→ Task to complete: Exact reproduction of every record is required, and pictures are to be excluded.

=== Records for this exercise ===

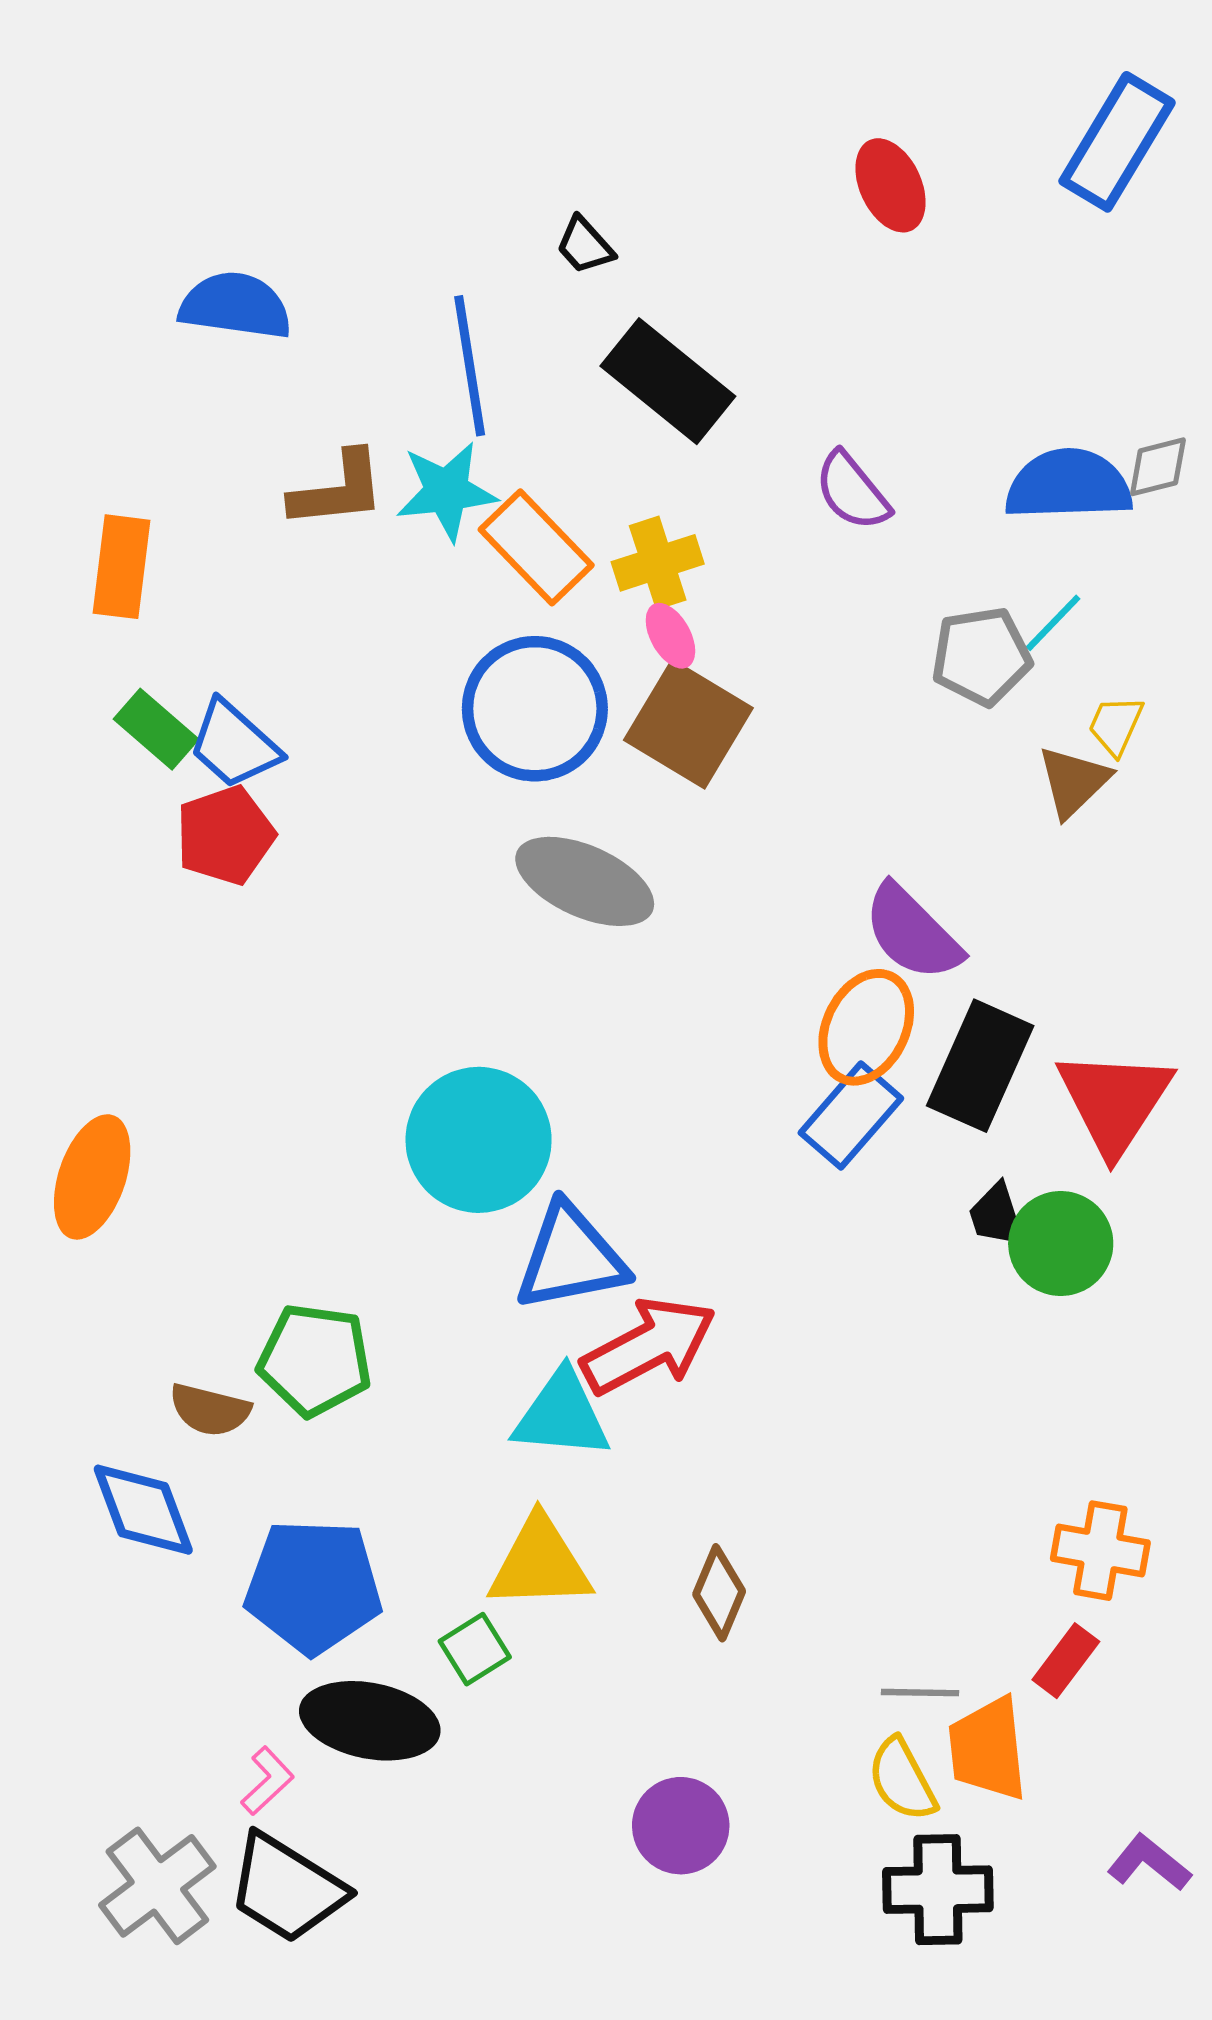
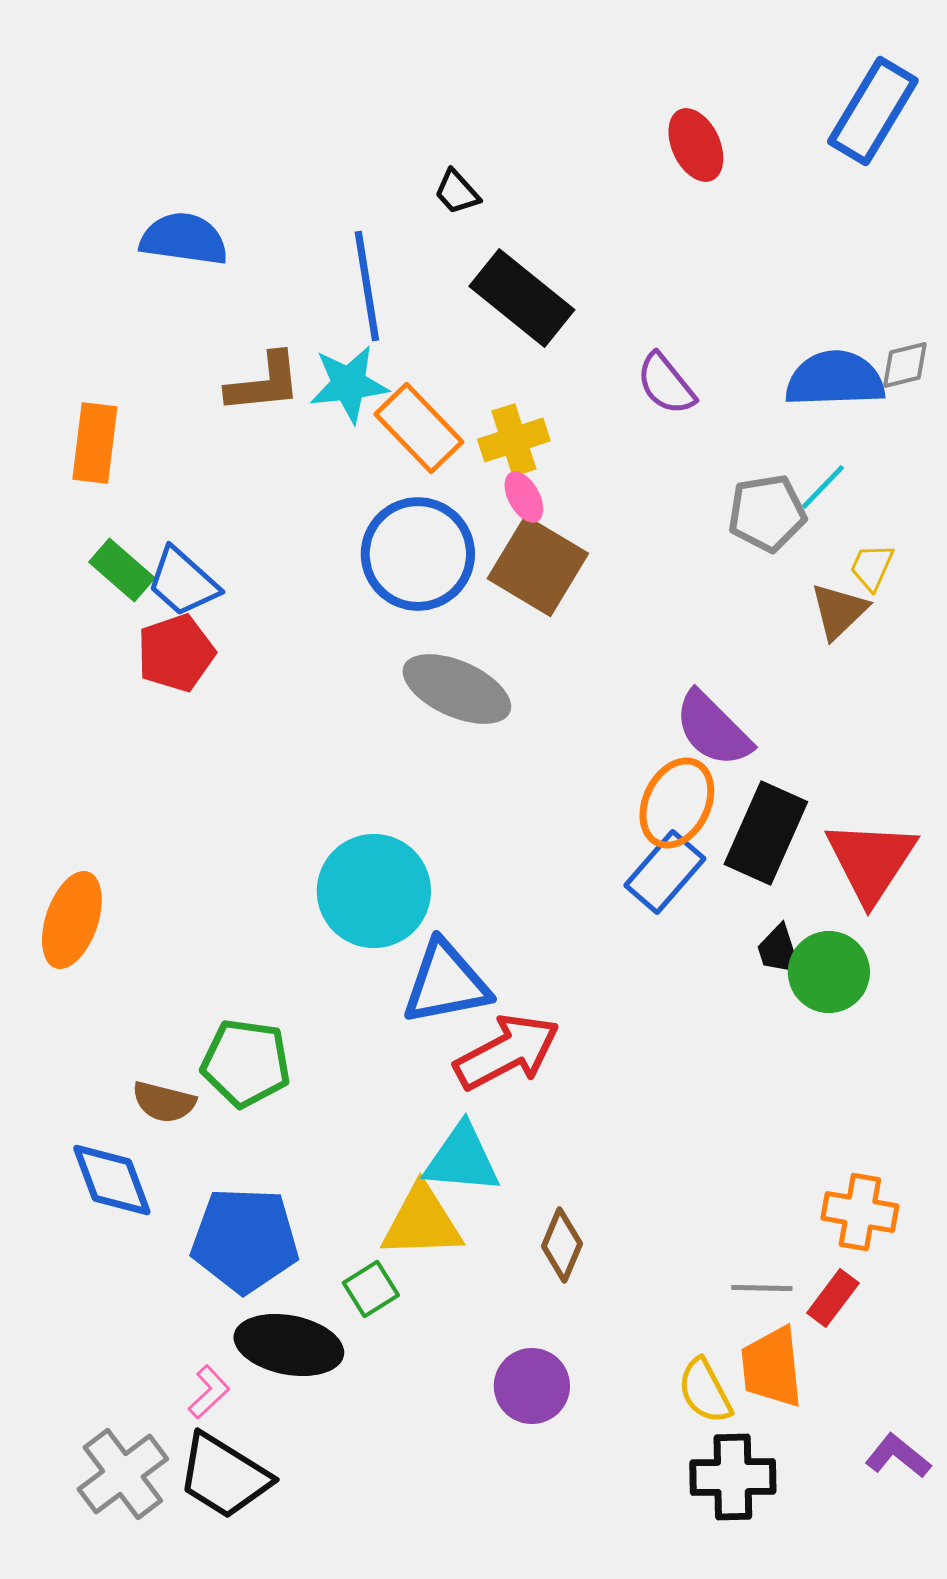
cyan triangle: (562, 1415) -> (462, 1159), moved
gray line: (920, 1693) -> (762, 1288), moved
purple circle: (681, 1826) -> (532, 1386), moved

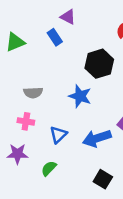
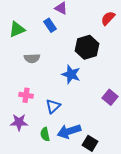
gray semicircle: (33, 93) -> (32, 58), moved
blue arrow: (97, 138) -> (69, 131), moved
green semicircle: (49, 168) -> (45, 134), turned -56

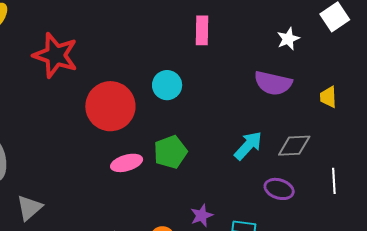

===

→ Exercise solution:
cyan triangle: (562, 1415) -> (462, 1159), moved
gray line: (920, 1693) -> (762, 1288), moved
purple circle: (681, 1826) -> (532, 1386), moved

gray semicircle: (33, 93) -> (32, 58), moved
blue arrow: (97, 138) -> (69, 131), moved
green semicircle: (49, 168) -> (45, 134), turned -56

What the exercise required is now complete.